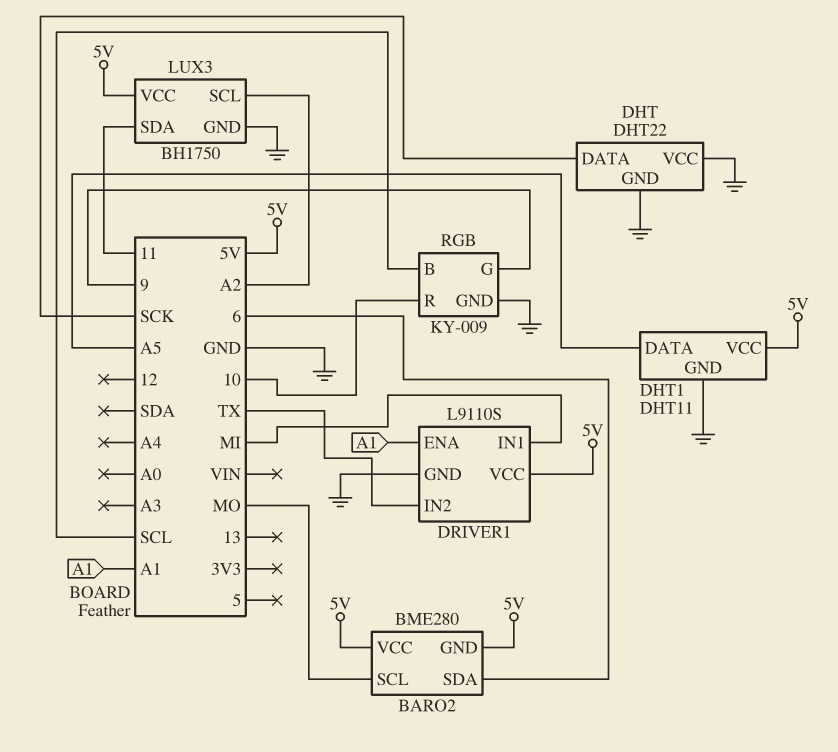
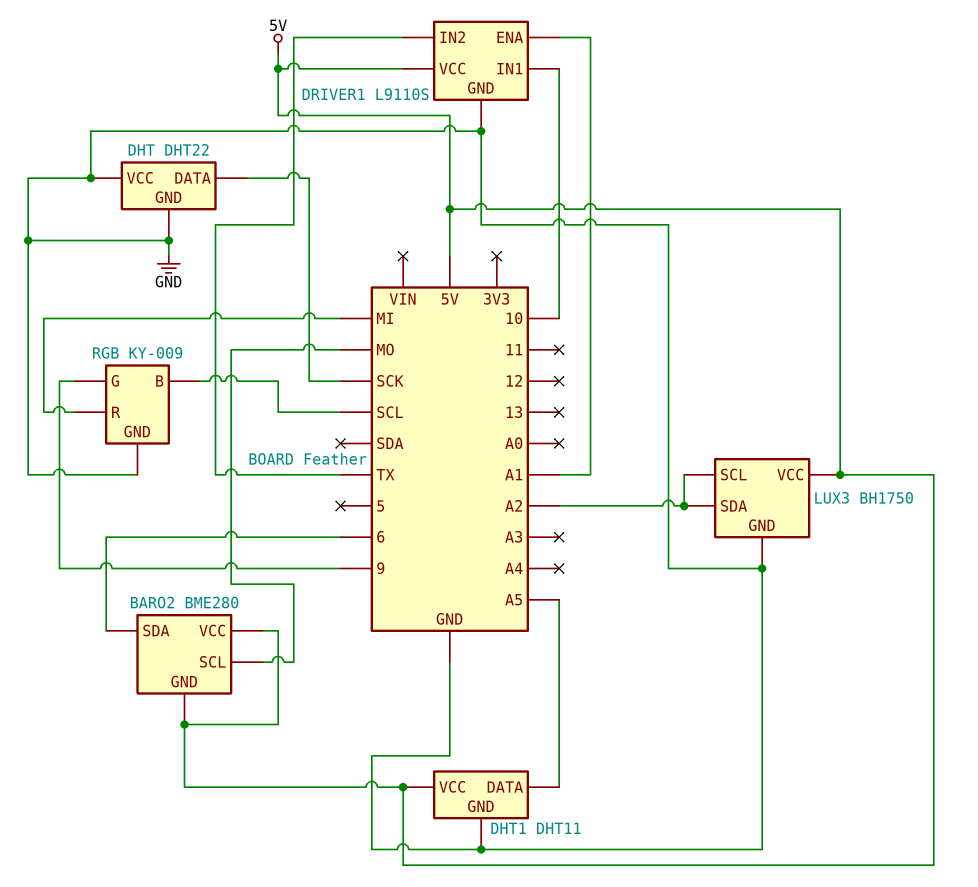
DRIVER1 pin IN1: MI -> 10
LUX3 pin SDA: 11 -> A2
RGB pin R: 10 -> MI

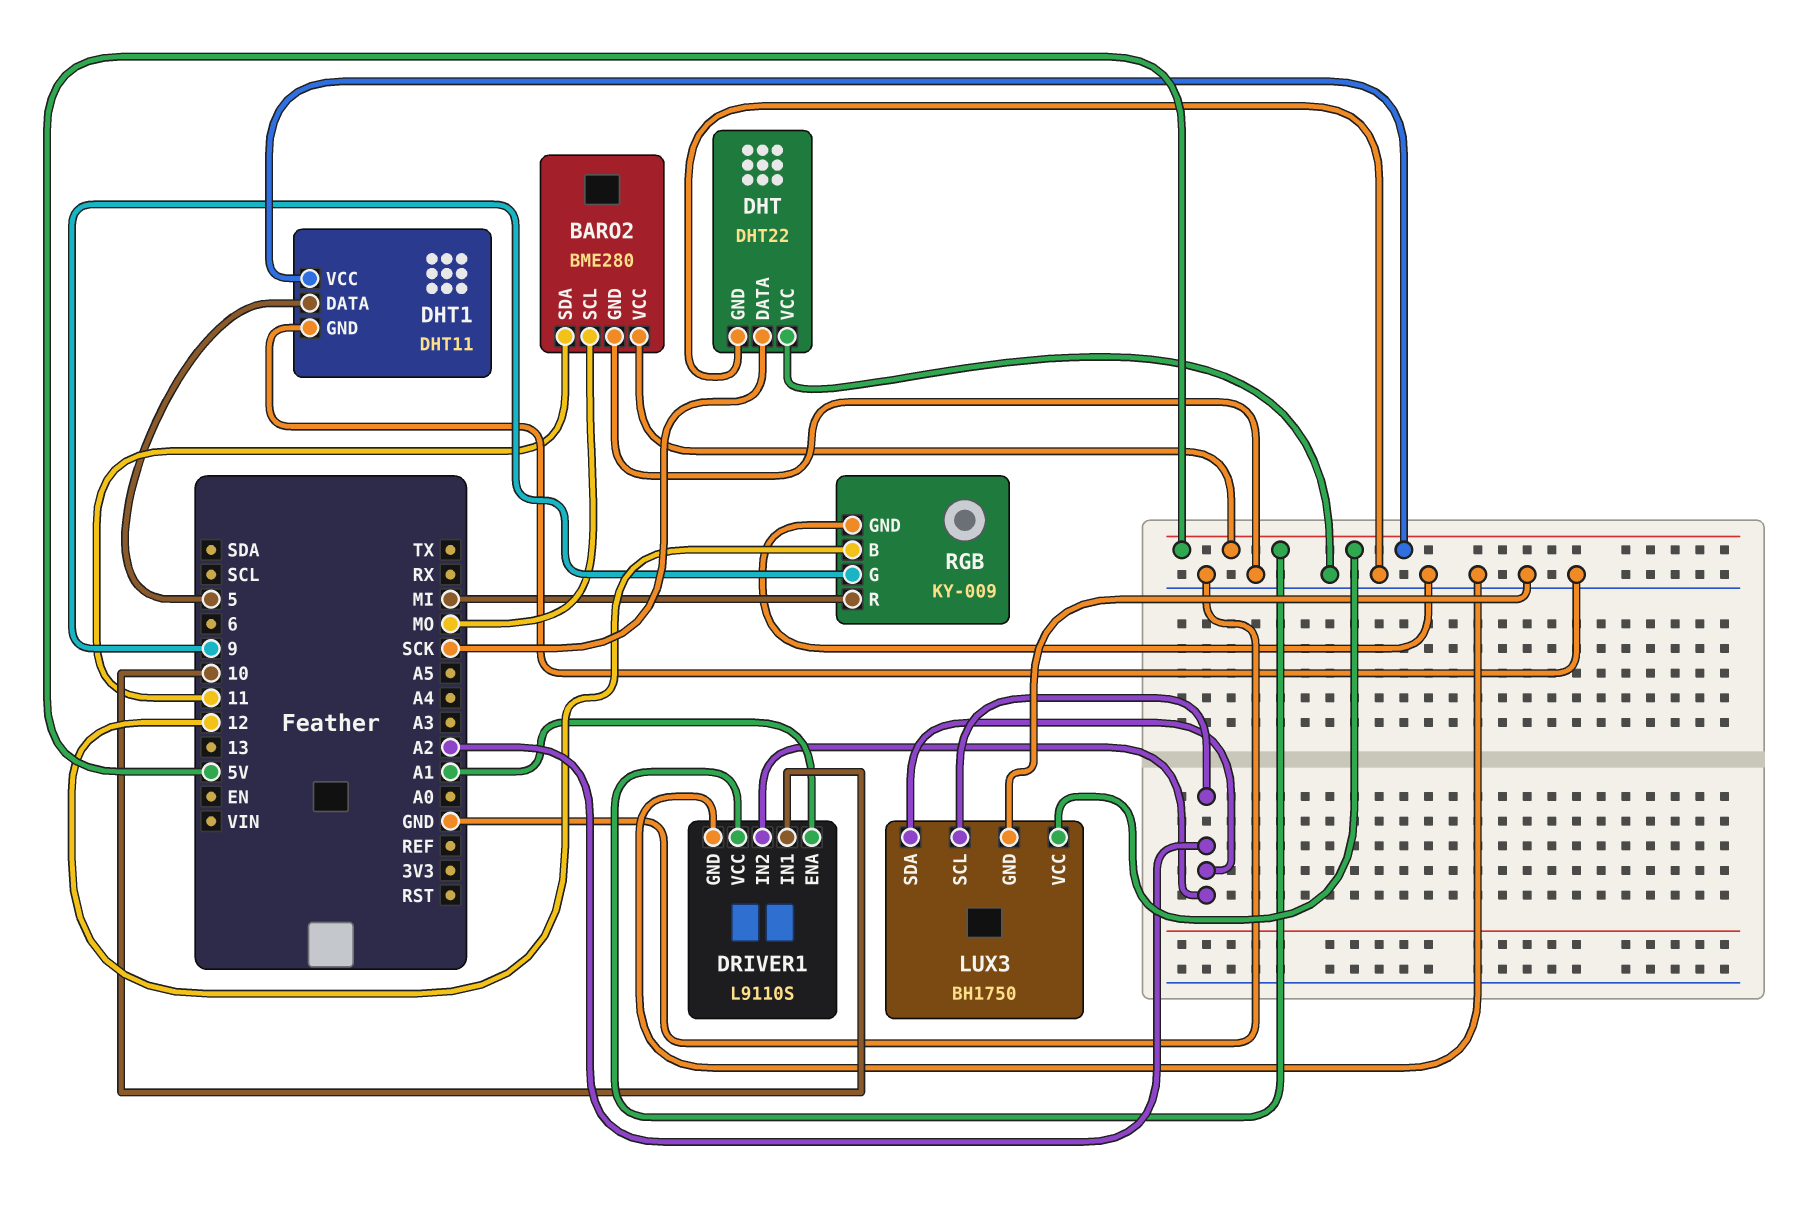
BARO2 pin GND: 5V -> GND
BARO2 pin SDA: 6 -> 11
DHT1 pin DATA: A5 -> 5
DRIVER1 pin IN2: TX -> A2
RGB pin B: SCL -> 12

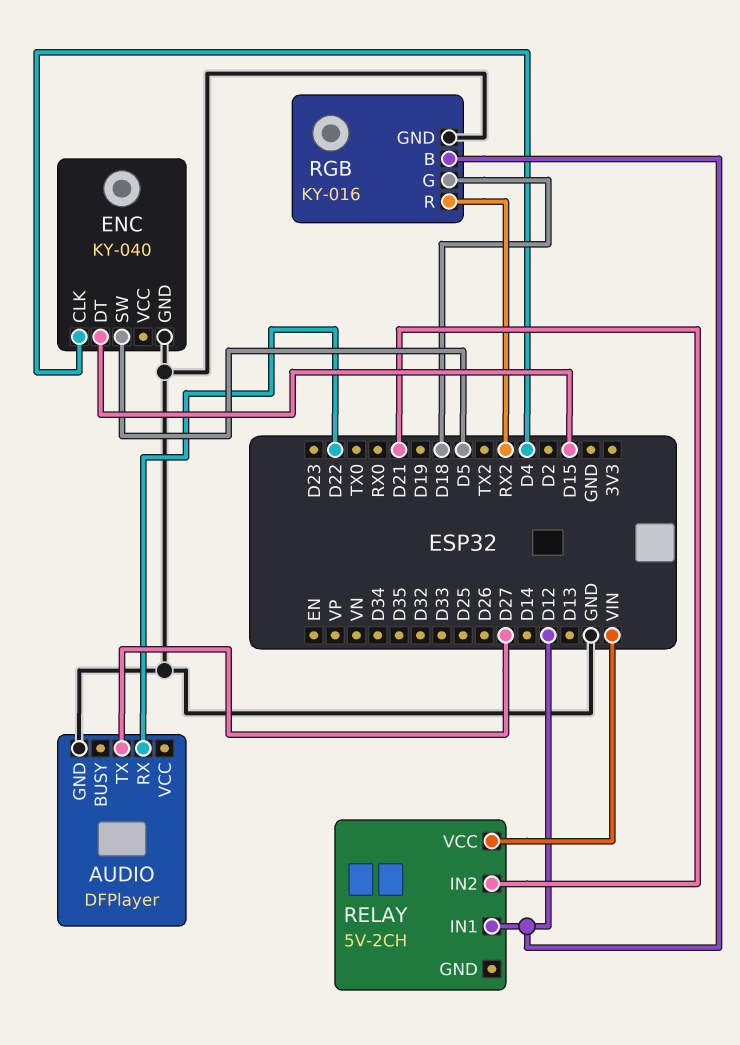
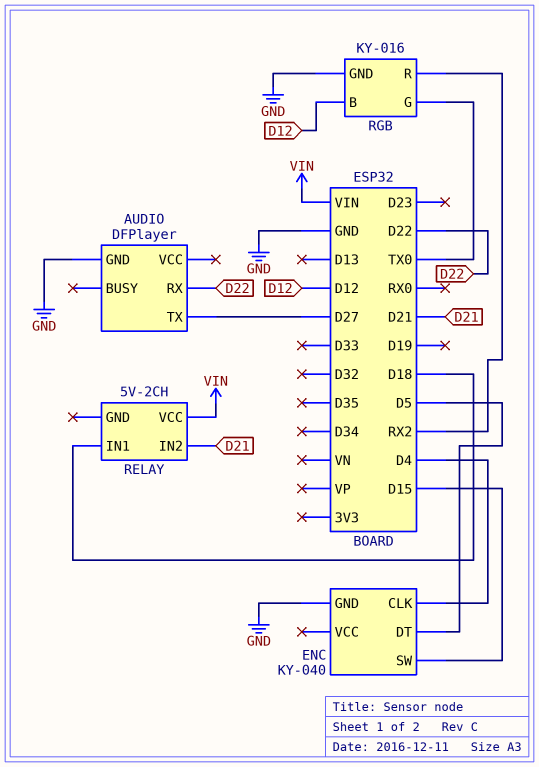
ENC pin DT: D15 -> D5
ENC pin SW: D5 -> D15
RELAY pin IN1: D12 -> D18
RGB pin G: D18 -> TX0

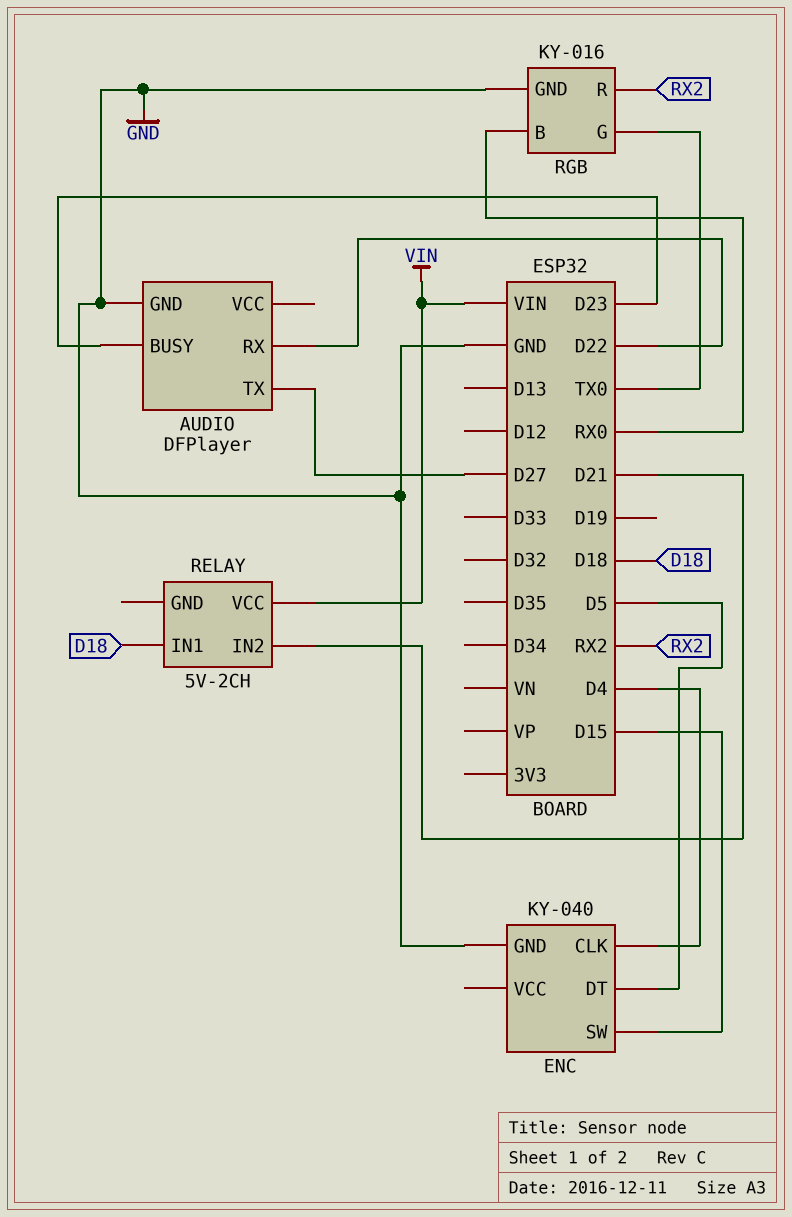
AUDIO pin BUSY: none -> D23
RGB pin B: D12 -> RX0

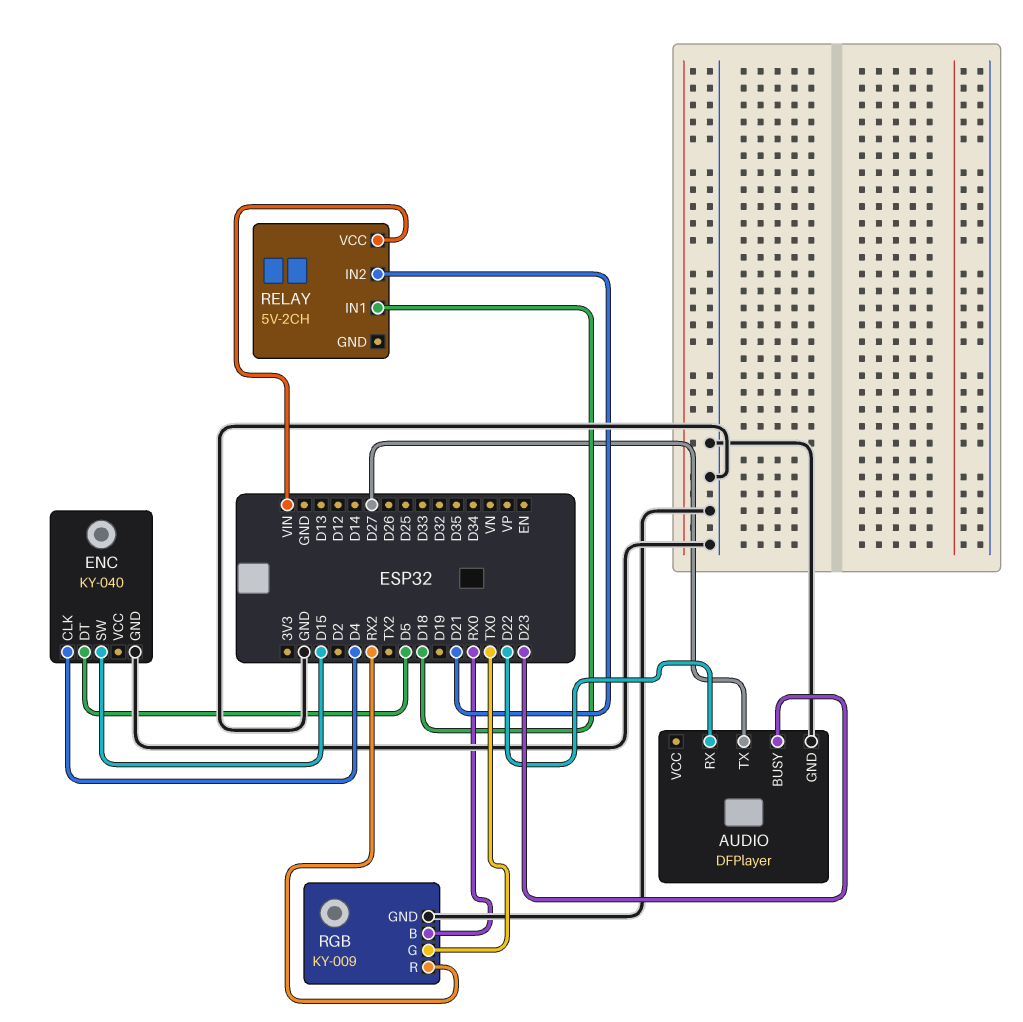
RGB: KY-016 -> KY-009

> **TASK OBJECTIVE**: Nothing but the lines from the line containing "RGB pin B: SCL -> 12" through the last line of the material may be output, and they must be copied exactly, without pictures.

> **TASK OUTPUT**:
RGB pin B: SCL -> 12

ENC pin DT: D15 -> D5
ENC pin SW: D5 -> D15
RELAY pin IN1: D12 -> D18
RGB pin G: D18 -> TX0

AUDIO pin BUSY: none -> D23
RGB pin B: D12 -> RX0

RGB: KY-016 -> KY-009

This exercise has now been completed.